__PROBLEM DETAILS__. Nothing but the pictures should be dropped when the records are transcribed word for word.

__RECORDS TO PROCESS__.

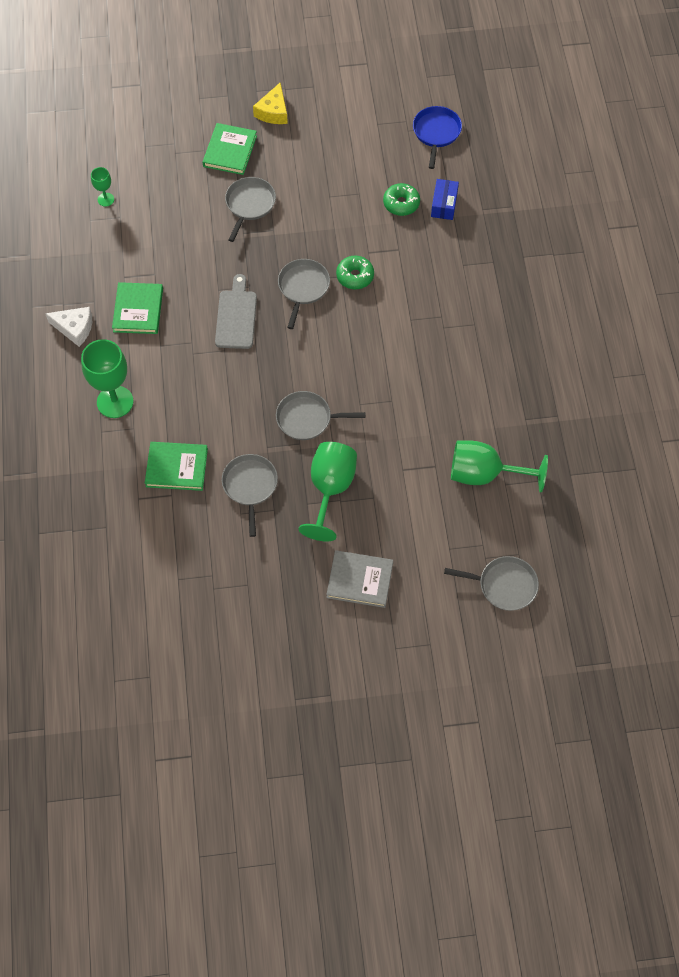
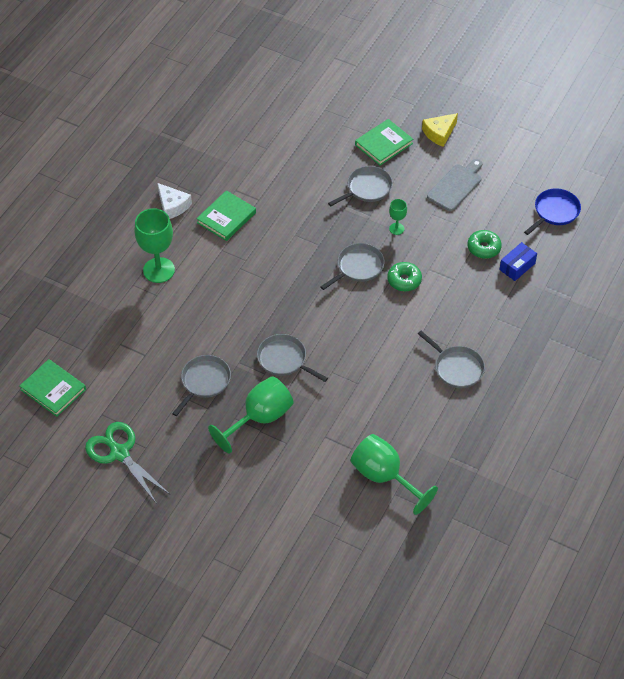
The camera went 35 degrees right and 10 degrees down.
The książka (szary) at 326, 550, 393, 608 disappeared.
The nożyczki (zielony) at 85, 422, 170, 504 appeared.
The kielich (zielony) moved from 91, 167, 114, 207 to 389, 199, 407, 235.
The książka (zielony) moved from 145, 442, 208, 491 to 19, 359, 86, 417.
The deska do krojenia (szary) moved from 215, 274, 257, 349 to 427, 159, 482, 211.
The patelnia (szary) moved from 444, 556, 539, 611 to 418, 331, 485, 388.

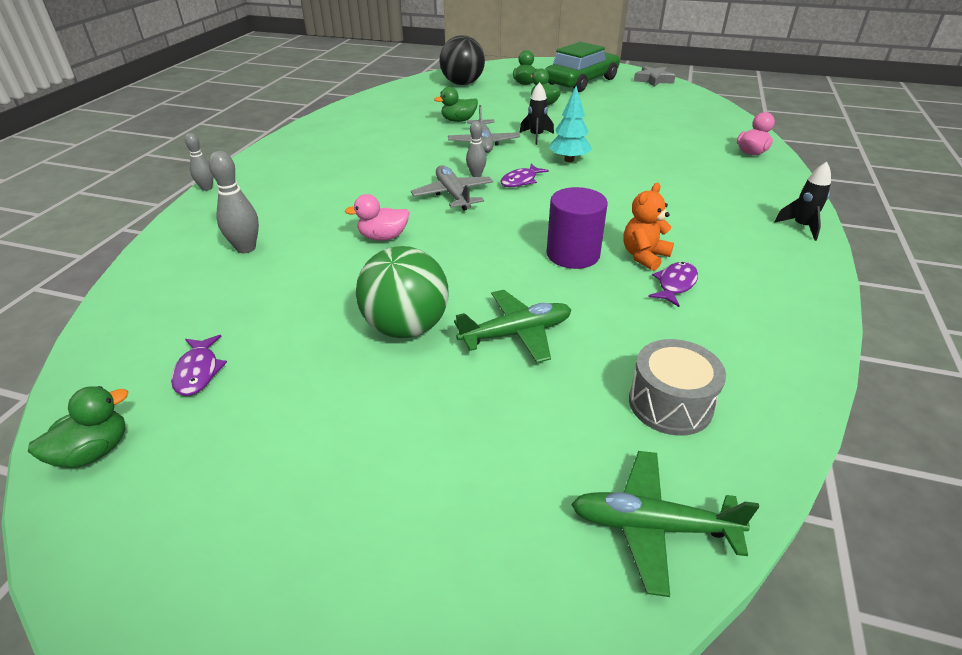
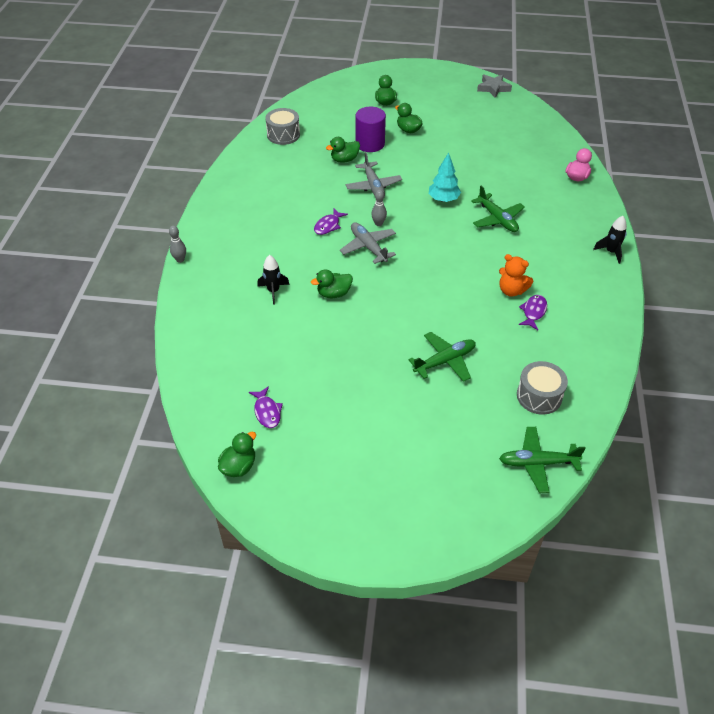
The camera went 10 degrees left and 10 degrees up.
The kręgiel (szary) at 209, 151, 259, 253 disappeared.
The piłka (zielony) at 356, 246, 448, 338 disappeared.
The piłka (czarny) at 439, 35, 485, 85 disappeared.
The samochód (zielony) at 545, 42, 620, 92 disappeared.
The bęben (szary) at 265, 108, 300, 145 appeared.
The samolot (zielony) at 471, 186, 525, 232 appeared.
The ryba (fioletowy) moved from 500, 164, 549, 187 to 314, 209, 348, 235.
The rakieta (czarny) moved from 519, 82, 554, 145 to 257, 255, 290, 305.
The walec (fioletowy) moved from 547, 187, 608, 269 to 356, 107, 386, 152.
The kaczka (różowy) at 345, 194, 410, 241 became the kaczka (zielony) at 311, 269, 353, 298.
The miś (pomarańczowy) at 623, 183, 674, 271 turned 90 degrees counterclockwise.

__REPLY__.
The camera went 35 degrees right and 10 degrees down.
The książka (szary) at 326, 550, 393, 608 disappeared.
The nożyczki (zielony) at 85, 422, 170, 504 appeared.
The kielich (zielony) moved from 91, 167, 114, 207 to 389, 199, 407, 235.
The książka (zielony) moved from 145, 442, 208, 491 to 19, 359, 86, 417.
The deska do krojenia (szary) moved from 215, 274, 257, 349 to 427, 159, 482, 211.
The patelnia (szary) moved from 444, 556, 539, 611 to 418, 331, 485, 388.

The camera went 10 degrees left and 10 degrees up.
The kręgiel (szary) at 209, 151, 259, 253 disappeared.
The piłka (zielony) at 356, 246, 448, 338 disappeared.
The piłka (czarny) at 439, 35, 485, 85 disappeared.
The samochód (zielony) at 545, 42, 620, 92 disappeared.
The bęben (szary) at 265, 108, 300, 145 appeared.
The samolot (zielony) at 471, 186, 525, 232 appeared.
The ryba (fioletowy) moved from 500, 164, 549, 187 to 314, 209, 348, 235.
The rakieta (czarny) moved from 519, 82, 554, 145 to 257, 255, 290, 305.
The walec (fioletowy) moved from 547, 187, 608, 269 to 356, 107, 386, 152.
The kaczka (różowy) at 345, 194, 410, 241 became the kaczka (zielony) at 311, 269, 353, 298.
The miś (pomarańczowy) at 623, 183, 674, 271 turned 90 degrees counterclockwise.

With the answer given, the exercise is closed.